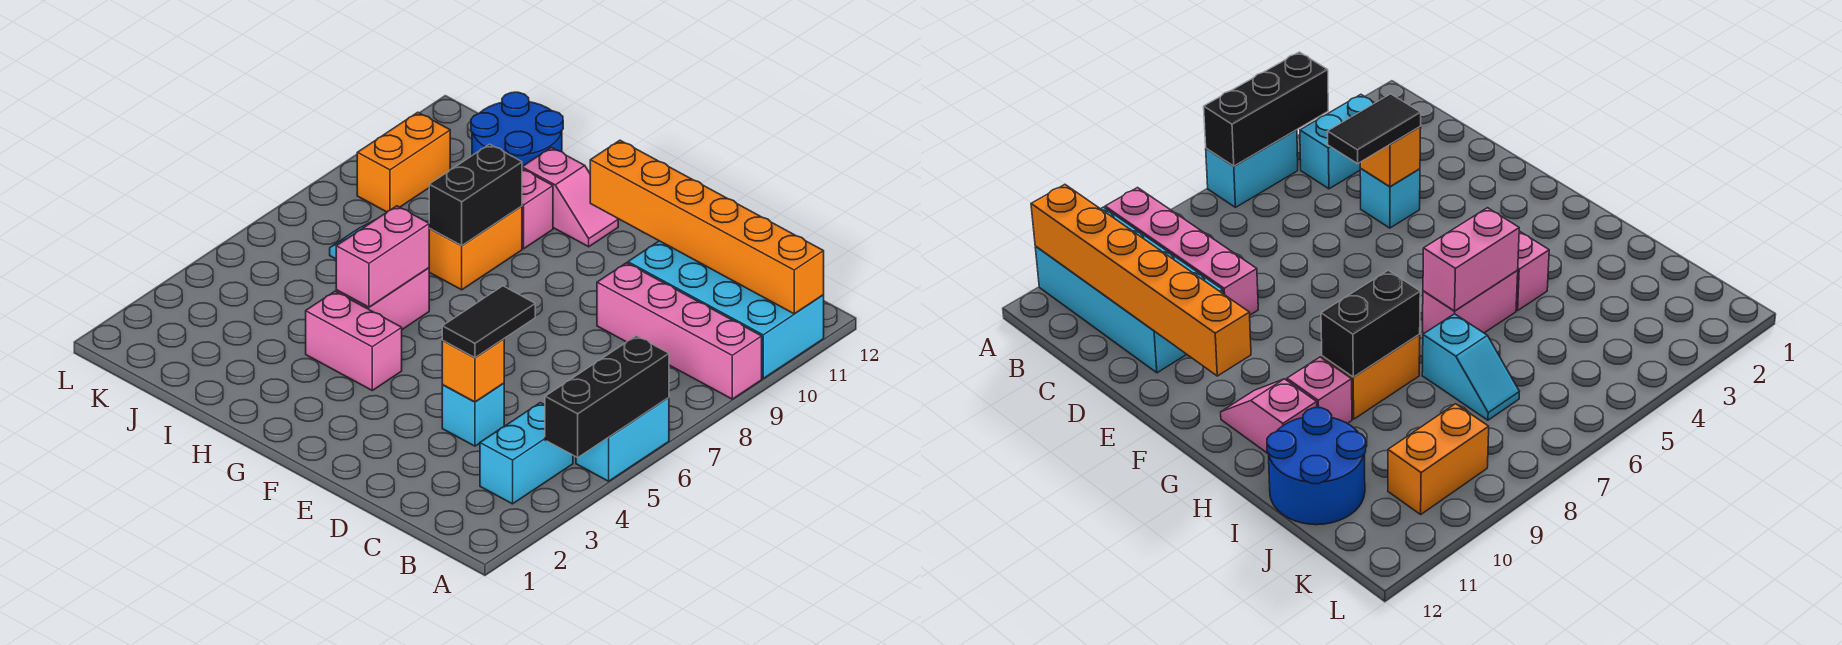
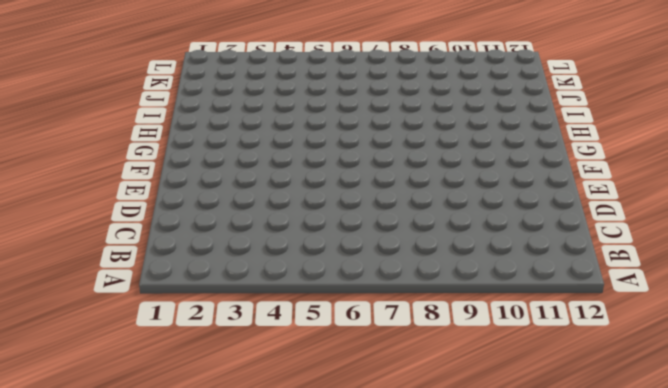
none -> cyan brick A5:A6 level 1
none -> pink brick A9:D9 level 1
none -> cyan brick A10:D11 level 1

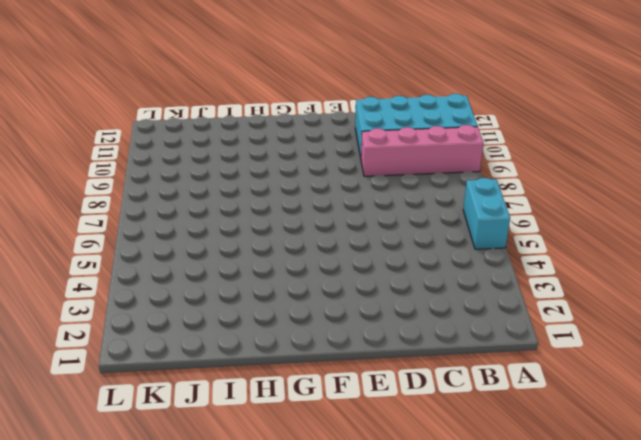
none -> cyan brick B3:B4 level 1
none -> cyan brick D4 level 1
none -> pink brick G4:H4 level 1

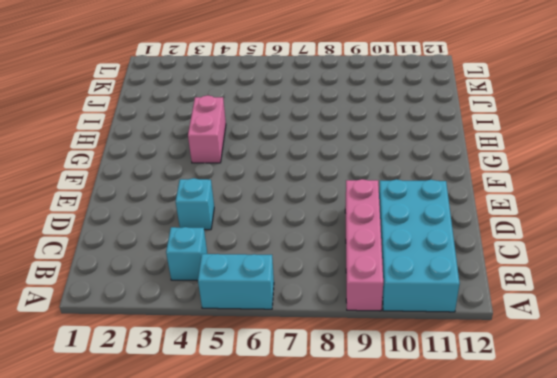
cyan brick B4 level 1 -> cyan brick B3:B4 level 1
none -> pink slope G11:H11 level 1 top H
none -> pink brick H5:H6 level 1
none -> orange brick H8:H9 level 1

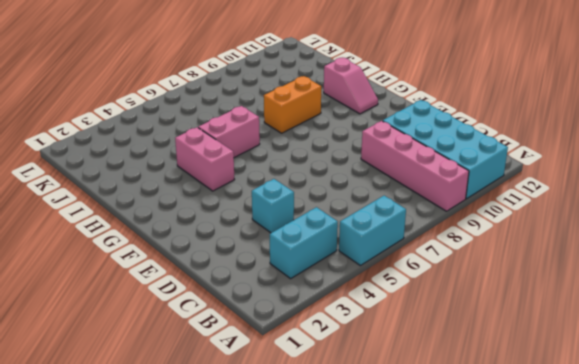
none -> pink brick H10 level 1
none -> cyan slope I7:J7 level 1 top I
none -> blue round brick I11:J12 level 1

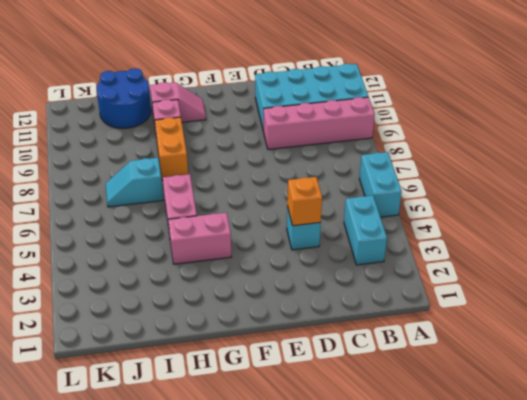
none -> orange brick K9:K10 level 1
none -> black brick A4:A6 level 2
none -> orange brick A11:F11 level 2

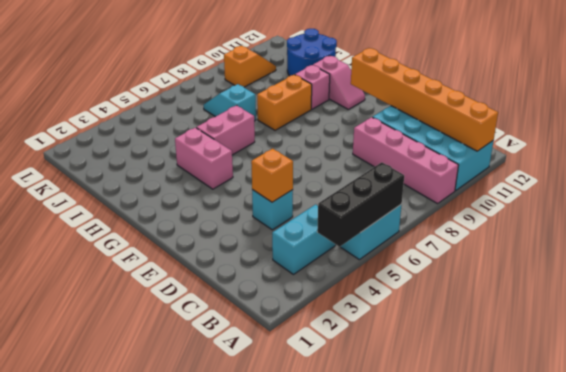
orange slope K9:K10 level 1 top 9 -> orange brick K9:K10 level 1
none -> pink brick H5:H6 level 2
none -> black brick H8:H9 level 2
none -> black tile D4:D5 level 3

========================

» WORK TASK
In the listing above, find the line containing "none -> black brick H8:H9 level 2", then reproduce it and each line after it through the end, exactly and with nothing added.

» WRITTEN SOLUTION
none -> black brick H8:H9 level 2
none -> black tile D4:D5 level 3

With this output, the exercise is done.